• [What you need to do]: Leave the pictures out, and transcribe the material below exactly from the line with "IC5: buffer (in" to the line with "R3: none -> 1k (N_21, U1/THR)", both lines included.

=== Data ===

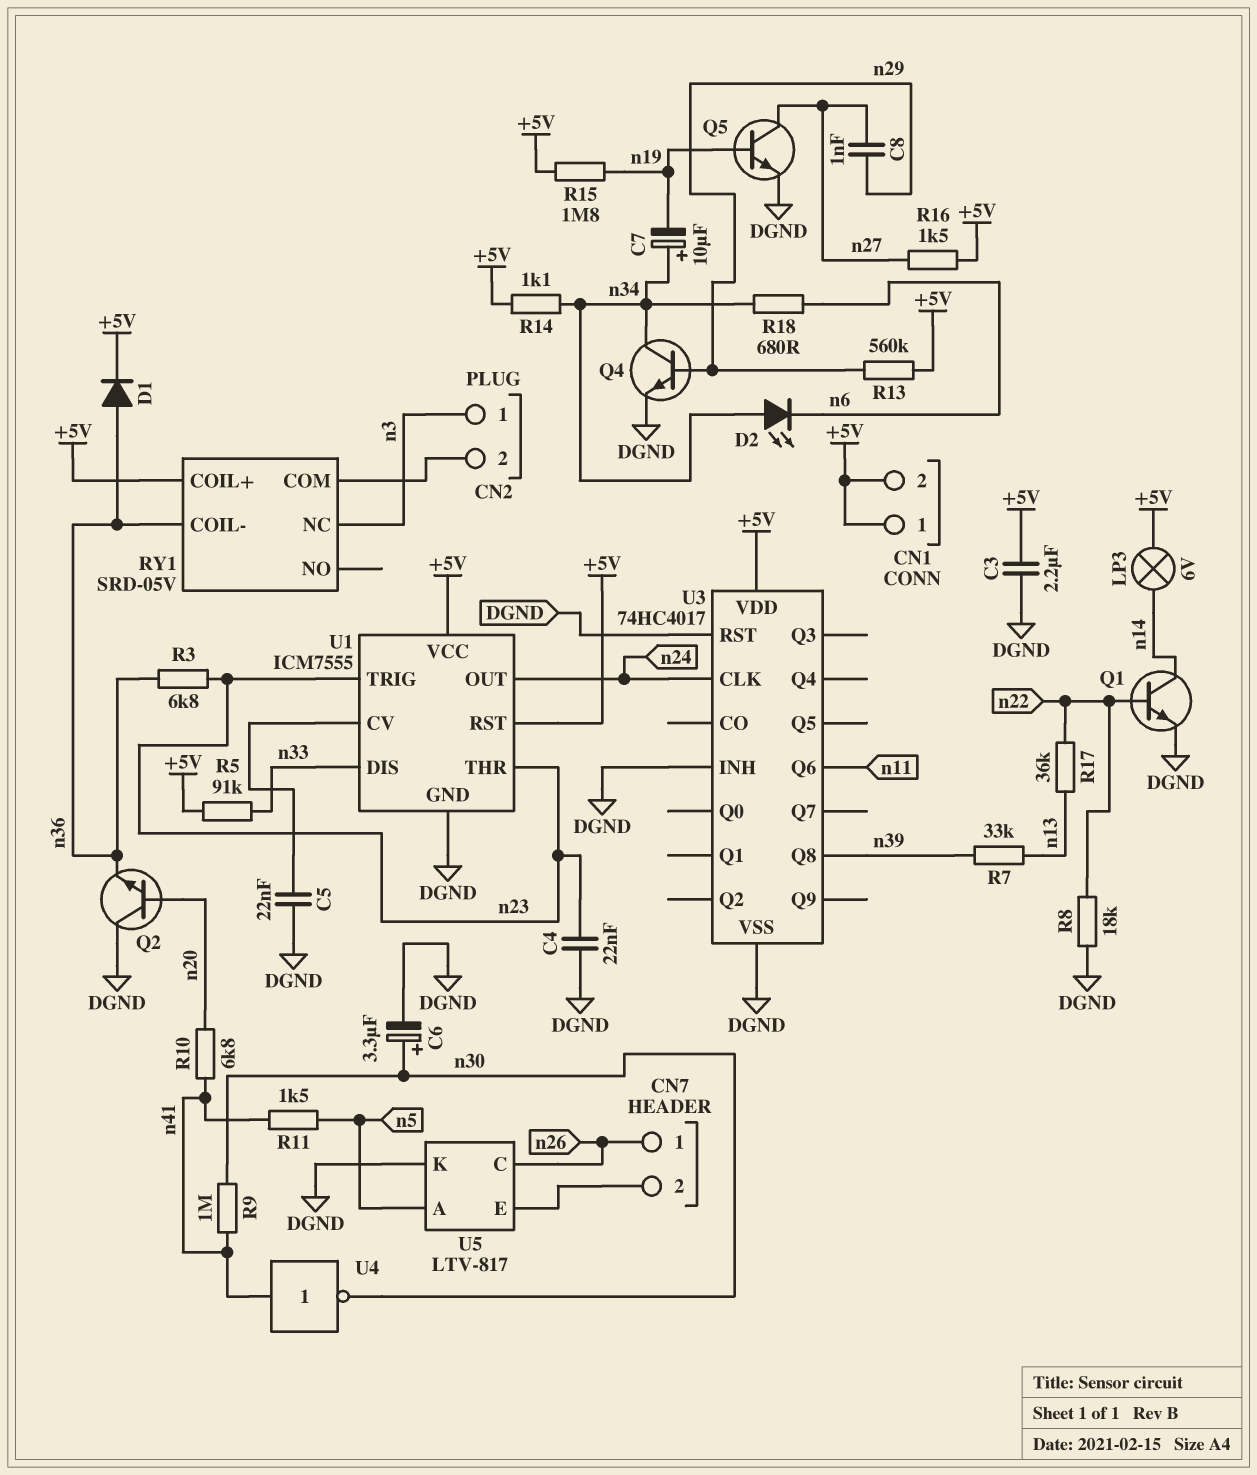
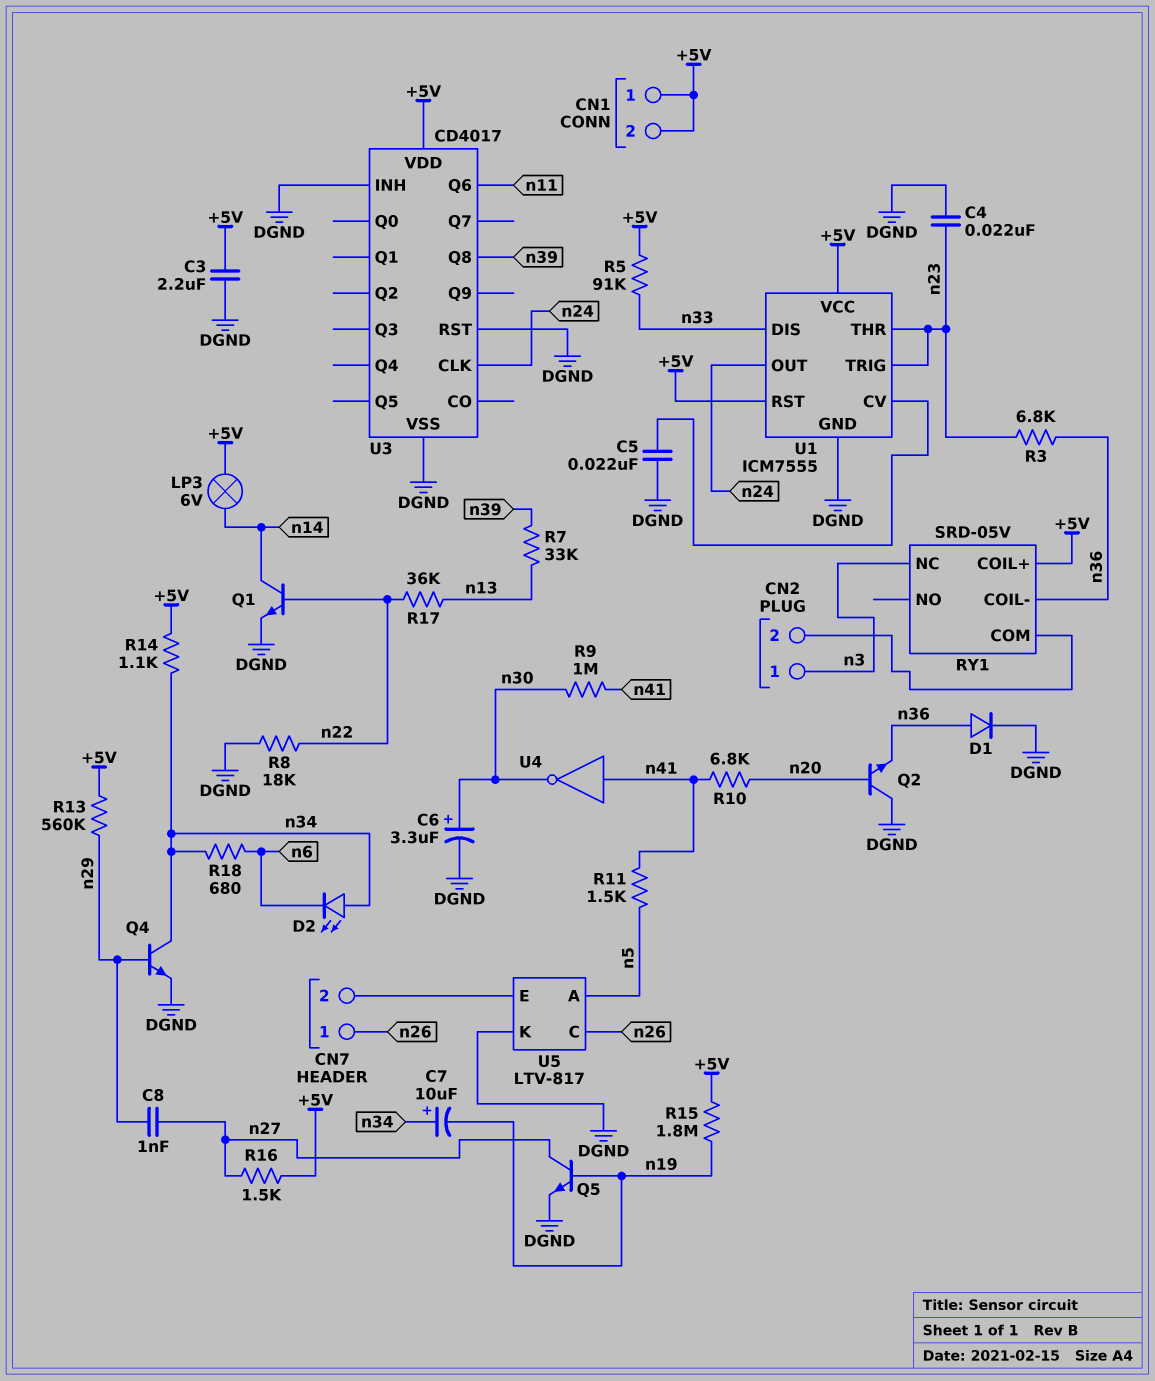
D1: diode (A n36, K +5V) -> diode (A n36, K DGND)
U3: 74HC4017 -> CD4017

===
=== Data ===

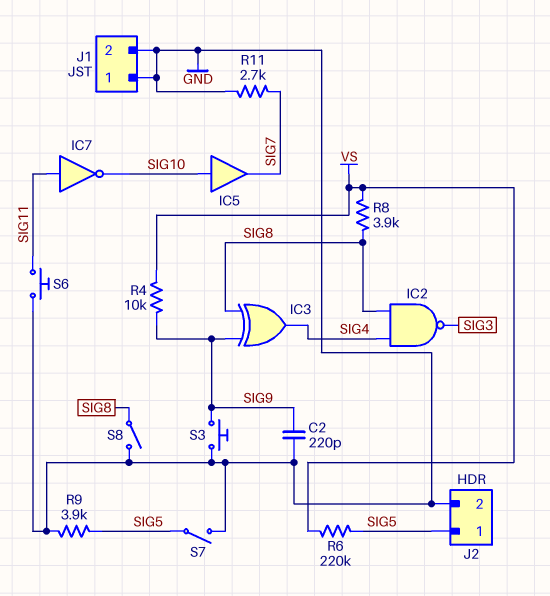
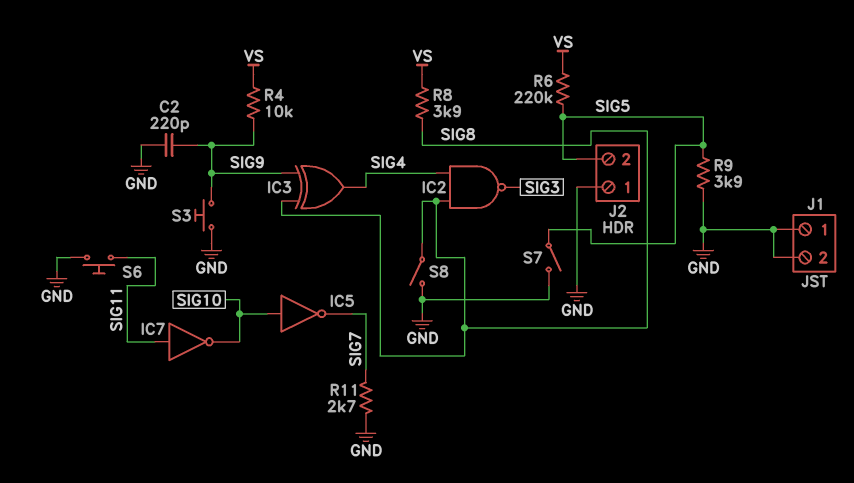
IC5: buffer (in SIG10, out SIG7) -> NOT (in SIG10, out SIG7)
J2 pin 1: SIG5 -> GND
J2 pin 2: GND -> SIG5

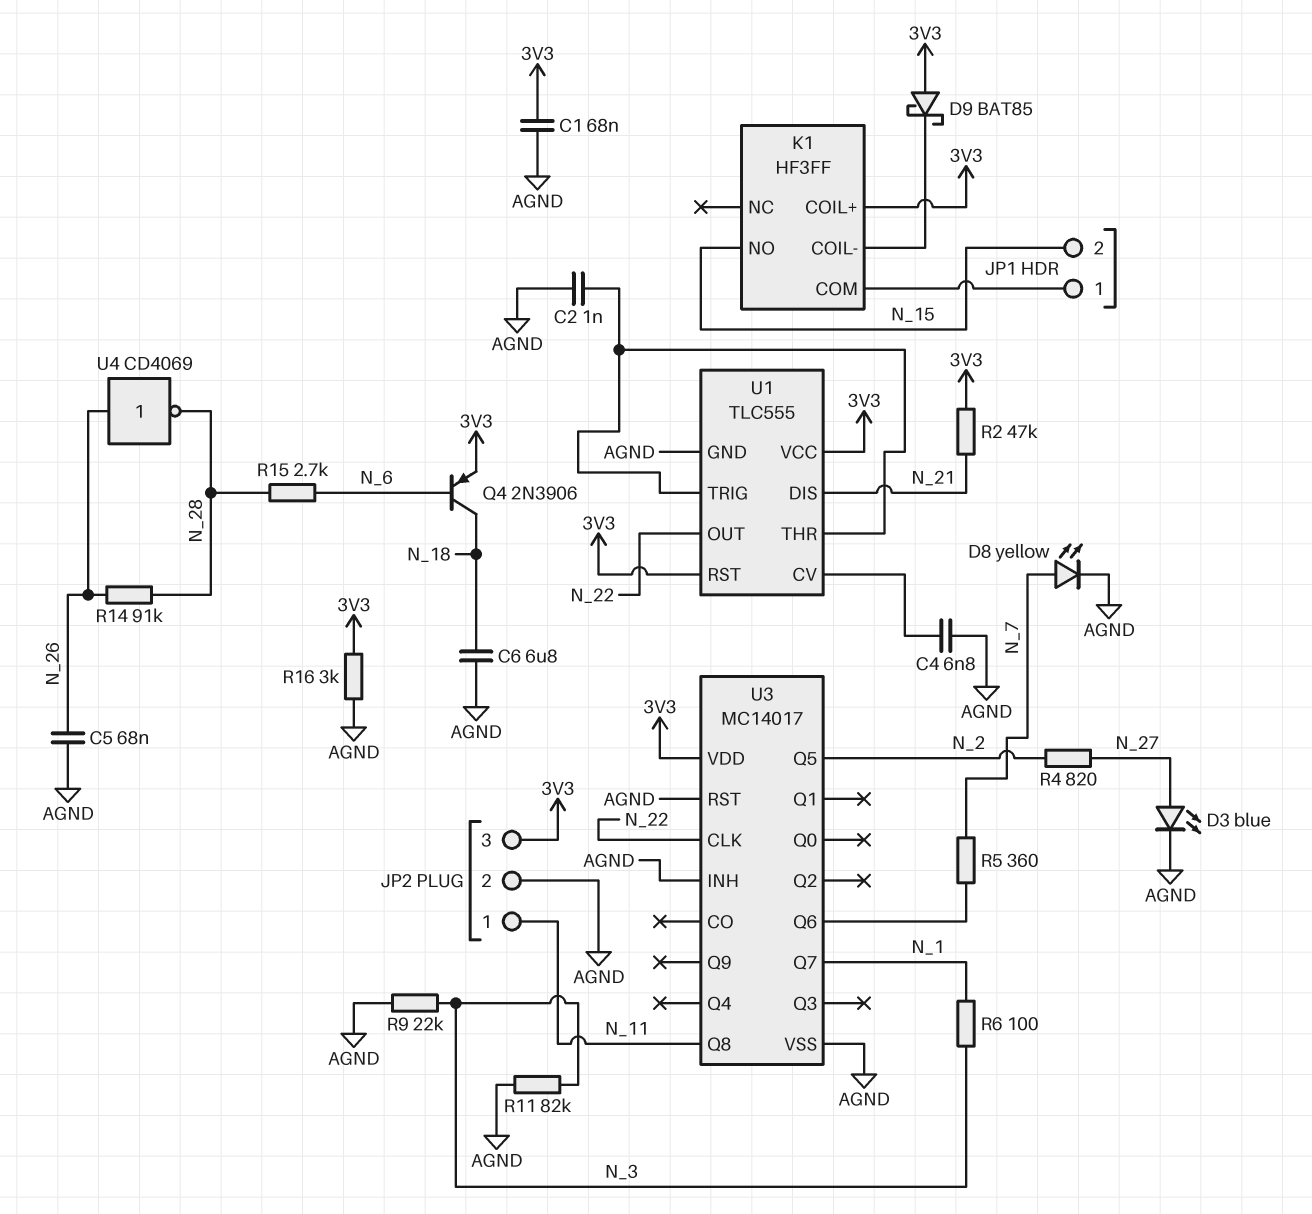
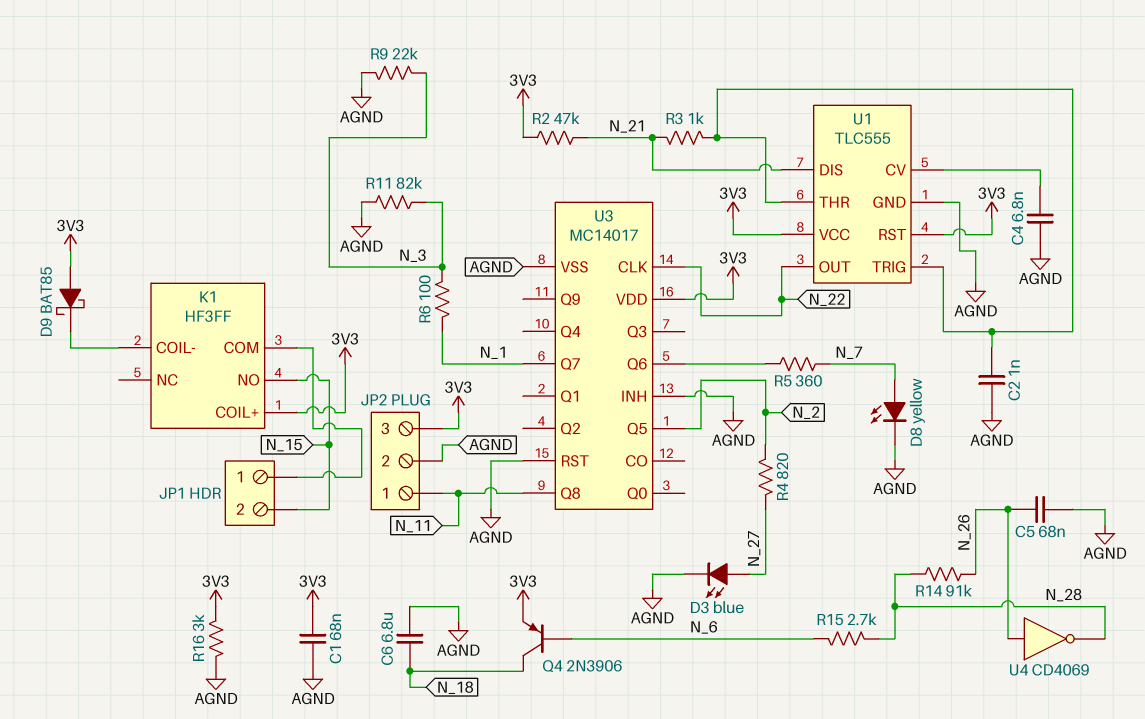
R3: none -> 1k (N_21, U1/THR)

===
=== Data ===

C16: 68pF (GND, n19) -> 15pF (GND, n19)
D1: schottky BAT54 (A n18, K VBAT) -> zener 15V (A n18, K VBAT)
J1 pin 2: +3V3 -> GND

===

• [Task output]:
IC5: buffer (in SIG10, out SIG7) -> NOT (in SIG10, out SIG7)
J2 pin 1: SIG5 -> GND
J2 pin 2: GND -> SIG5

R3: none -> 1k (N_21, U1/THR)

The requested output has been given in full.